Saved entries:
/---

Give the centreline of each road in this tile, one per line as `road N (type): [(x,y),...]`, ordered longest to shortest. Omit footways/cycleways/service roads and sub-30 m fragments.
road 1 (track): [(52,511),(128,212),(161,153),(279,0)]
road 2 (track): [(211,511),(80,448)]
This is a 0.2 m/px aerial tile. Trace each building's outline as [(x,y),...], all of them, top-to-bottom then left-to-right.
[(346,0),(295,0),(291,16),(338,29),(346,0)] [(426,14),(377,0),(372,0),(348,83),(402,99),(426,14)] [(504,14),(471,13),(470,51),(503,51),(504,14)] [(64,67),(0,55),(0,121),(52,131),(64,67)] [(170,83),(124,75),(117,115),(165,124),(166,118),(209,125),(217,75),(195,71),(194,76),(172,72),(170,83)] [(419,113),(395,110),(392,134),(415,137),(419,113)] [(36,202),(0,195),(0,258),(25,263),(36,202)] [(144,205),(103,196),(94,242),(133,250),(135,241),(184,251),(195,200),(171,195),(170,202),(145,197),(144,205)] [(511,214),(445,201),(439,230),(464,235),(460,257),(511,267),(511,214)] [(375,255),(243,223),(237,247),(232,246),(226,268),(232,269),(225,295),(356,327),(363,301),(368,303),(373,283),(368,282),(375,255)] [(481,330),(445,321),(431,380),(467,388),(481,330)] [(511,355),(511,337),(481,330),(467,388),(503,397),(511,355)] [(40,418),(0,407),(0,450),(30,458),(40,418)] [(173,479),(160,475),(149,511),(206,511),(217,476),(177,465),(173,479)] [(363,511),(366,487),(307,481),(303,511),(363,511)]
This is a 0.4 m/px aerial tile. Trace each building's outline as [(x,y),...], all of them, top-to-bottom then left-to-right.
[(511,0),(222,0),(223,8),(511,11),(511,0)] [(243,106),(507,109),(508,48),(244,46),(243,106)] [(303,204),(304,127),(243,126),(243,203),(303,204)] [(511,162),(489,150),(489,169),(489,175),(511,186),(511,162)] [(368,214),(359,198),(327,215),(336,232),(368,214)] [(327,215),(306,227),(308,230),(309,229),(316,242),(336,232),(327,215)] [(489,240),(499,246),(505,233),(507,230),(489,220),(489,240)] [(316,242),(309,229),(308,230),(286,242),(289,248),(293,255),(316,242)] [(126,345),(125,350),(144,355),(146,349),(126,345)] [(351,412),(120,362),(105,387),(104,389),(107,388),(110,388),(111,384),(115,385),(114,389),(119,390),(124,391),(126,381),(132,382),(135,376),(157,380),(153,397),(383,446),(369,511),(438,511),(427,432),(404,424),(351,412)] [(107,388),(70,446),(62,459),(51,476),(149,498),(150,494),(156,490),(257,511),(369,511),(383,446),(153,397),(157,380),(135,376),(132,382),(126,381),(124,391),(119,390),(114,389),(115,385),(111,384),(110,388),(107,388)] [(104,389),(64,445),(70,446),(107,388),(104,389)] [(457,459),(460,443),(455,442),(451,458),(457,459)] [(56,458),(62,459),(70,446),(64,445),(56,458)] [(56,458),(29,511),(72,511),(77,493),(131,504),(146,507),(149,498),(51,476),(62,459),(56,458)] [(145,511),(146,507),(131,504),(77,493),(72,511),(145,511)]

\---
/---

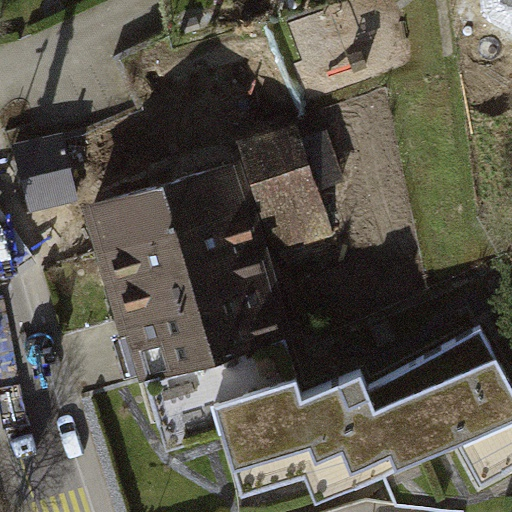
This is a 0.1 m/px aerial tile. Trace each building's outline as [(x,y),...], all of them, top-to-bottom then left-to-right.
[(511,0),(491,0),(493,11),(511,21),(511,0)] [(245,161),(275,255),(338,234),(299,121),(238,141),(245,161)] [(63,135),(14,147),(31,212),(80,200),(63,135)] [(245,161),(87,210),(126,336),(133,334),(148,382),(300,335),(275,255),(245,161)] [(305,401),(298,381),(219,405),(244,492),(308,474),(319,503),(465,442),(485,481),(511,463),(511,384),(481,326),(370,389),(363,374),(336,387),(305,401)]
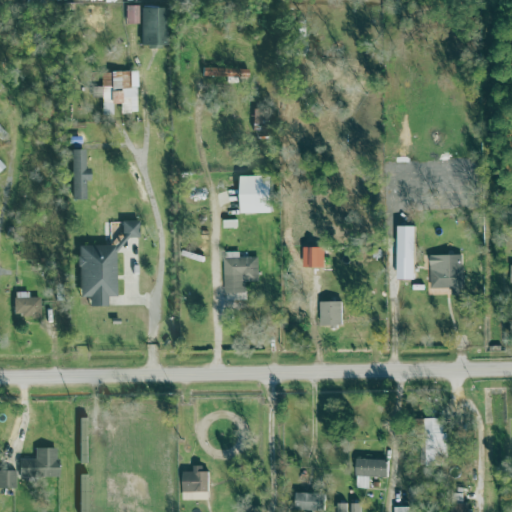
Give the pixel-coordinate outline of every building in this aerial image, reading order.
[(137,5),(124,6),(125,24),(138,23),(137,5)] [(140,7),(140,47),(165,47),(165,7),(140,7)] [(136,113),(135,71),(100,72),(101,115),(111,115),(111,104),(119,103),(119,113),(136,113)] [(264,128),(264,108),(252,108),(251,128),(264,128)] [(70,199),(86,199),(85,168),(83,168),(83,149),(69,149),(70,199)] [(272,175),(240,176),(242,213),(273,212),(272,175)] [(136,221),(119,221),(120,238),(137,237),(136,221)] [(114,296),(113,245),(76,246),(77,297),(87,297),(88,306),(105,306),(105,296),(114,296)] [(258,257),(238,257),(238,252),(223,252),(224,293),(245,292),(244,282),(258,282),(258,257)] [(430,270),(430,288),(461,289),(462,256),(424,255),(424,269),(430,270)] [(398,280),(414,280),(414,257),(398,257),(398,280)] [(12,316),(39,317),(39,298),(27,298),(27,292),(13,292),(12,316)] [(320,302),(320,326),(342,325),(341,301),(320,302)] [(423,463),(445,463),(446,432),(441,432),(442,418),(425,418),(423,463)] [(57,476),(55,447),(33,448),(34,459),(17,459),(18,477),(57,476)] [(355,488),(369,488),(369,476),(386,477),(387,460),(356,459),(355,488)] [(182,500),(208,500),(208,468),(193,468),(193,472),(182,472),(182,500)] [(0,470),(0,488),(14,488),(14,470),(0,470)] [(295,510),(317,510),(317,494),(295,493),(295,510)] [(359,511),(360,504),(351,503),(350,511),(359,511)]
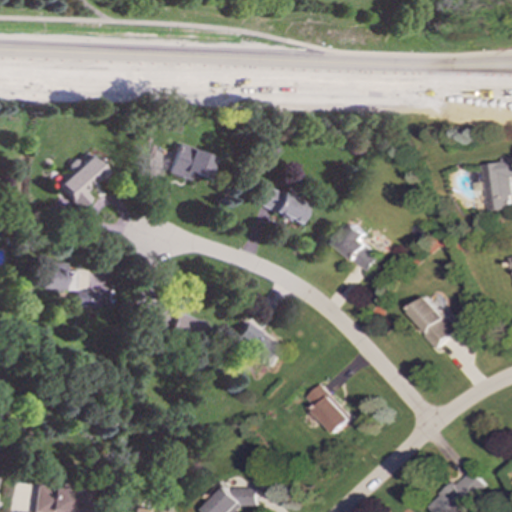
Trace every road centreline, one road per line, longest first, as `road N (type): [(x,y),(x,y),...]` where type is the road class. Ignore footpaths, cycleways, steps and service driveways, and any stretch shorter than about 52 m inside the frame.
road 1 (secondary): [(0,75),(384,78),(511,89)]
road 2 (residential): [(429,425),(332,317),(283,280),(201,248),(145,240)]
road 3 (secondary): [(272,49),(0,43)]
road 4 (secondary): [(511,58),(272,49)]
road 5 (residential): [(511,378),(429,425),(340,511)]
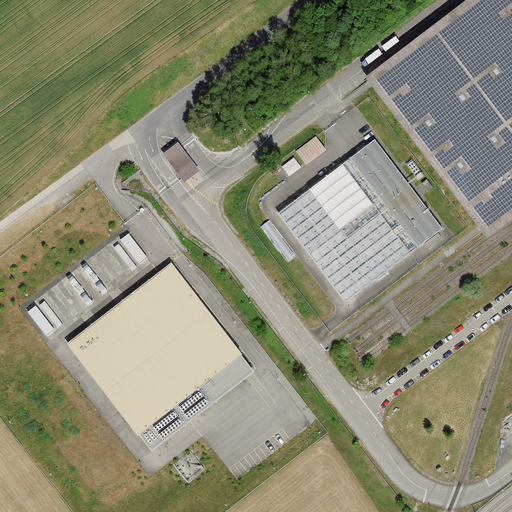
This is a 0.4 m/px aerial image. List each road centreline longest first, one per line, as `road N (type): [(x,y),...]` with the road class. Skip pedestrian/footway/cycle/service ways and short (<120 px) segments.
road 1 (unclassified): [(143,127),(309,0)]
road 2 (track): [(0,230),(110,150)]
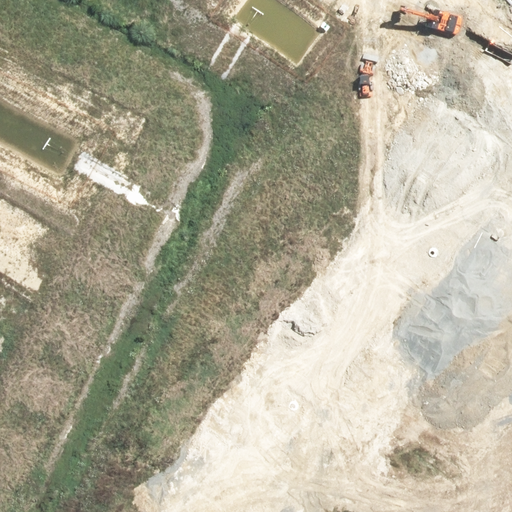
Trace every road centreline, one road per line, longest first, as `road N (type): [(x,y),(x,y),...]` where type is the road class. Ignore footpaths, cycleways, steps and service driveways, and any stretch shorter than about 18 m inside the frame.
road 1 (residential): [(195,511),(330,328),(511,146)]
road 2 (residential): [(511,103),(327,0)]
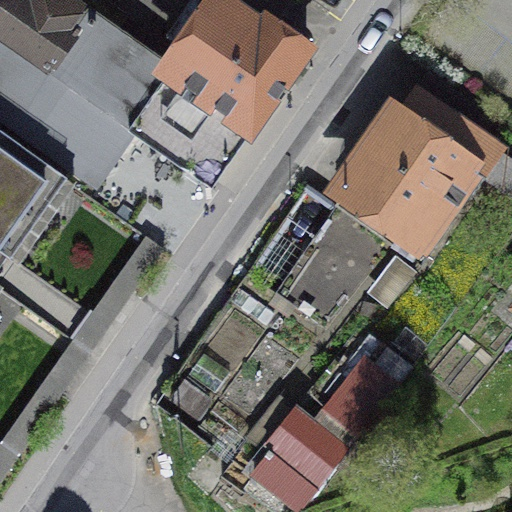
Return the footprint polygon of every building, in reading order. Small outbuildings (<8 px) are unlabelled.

\---
/---

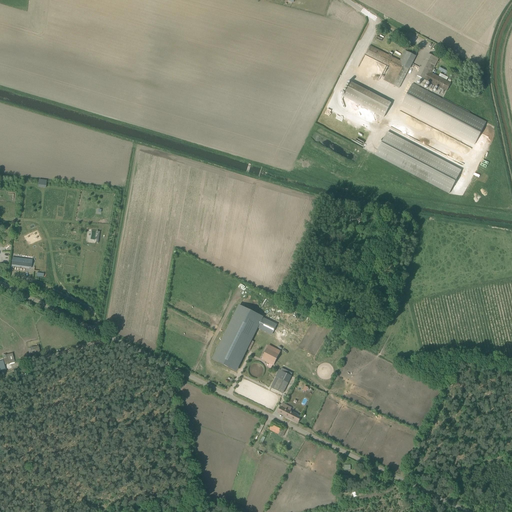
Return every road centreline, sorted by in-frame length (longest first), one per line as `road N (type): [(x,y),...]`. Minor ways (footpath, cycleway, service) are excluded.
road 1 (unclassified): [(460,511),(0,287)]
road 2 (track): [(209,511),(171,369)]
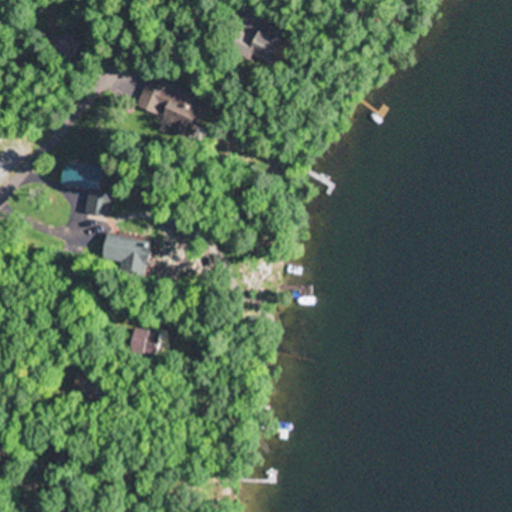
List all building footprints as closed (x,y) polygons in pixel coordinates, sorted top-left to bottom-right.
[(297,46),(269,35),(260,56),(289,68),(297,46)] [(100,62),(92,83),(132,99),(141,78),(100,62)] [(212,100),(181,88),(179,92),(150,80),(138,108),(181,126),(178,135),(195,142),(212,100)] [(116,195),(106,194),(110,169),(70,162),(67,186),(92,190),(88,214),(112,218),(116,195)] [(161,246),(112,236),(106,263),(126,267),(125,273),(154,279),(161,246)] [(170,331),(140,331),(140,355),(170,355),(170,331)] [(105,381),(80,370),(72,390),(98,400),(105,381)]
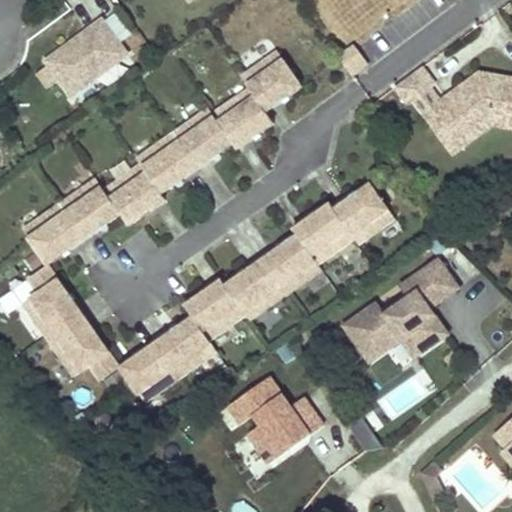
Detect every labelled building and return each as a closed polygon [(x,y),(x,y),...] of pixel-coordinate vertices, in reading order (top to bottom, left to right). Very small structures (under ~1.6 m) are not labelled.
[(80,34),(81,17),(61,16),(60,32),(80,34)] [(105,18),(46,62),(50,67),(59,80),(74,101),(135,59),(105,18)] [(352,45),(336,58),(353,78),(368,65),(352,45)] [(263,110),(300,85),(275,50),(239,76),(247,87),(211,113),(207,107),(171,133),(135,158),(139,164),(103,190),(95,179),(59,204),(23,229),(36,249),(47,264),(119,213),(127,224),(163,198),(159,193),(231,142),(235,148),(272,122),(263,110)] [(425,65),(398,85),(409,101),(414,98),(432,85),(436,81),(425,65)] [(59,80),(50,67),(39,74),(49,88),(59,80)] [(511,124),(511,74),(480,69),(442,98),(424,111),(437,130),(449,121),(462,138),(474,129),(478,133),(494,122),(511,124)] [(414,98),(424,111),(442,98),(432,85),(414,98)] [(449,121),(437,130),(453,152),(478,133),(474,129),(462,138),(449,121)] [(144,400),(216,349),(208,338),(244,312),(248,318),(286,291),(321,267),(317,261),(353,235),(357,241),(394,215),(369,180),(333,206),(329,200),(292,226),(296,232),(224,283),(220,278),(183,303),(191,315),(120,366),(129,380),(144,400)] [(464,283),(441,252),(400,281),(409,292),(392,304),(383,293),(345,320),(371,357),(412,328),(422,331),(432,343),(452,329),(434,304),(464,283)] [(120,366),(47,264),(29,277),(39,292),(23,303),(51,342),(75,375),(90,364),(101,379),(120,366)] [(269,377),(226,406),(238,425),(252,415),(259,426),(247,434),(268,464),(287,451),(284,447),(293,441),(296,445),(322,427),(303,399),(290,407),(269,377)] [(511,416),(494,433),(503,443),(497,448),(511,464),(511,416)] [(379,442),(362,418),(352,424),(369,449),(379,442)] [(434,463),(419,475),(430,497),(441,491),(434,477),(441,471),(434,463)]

\---

Reproduce the saved entries verbatim from the line containing "52 m inside the frame." through the line containing "road 2 (residential): [(511,103),(327,0)]", with both of those lines included. Leave the pictures out.

## Solved problem
Trace every road centreline, one road per line, longest first, as `road N (type): [(x,y),(x,y),...]` where type is the road class. Ignore footpaths, cycleways, steps and service driveways, and any stretch shorter than about 52 m inside the frame.
road 1 (secondary): [(0,75),(384,78),(511,89)]
road 2 (residential): [(429,425),(332,317),(283,280),(201,248),(145,240)]
road 3 (secondary): [(272,49),(0,43)]
road 4 (secondary): [(511,58),(272,49)]
road 5 (residential): [(511,378),(429,425),(340,511)]
This is a 0.4 m/px aerial image. List each road centreline longest first, one per line, as `road N (type): [(x,y),...]` with the road class. Skip pedestrian/footway/cycle/service ways and short (<120 px) segments.
road 1 (unclassified): [(143,127),(309,0)]
road 2 (track): [(0,230),(110,150)]
Trace every road centreline, one road per line, longest first, as `road N (type): [(x,y),(x,y),...]` where type is the road class. Ignore footpaths, cycleways, steps and service driveways, and any stretch shorter than about 18 m inside the frame.
road 1 (residential): [(195,511),(330,328),(511,146)]
road 2 (residential): [(511,103),(327,0)]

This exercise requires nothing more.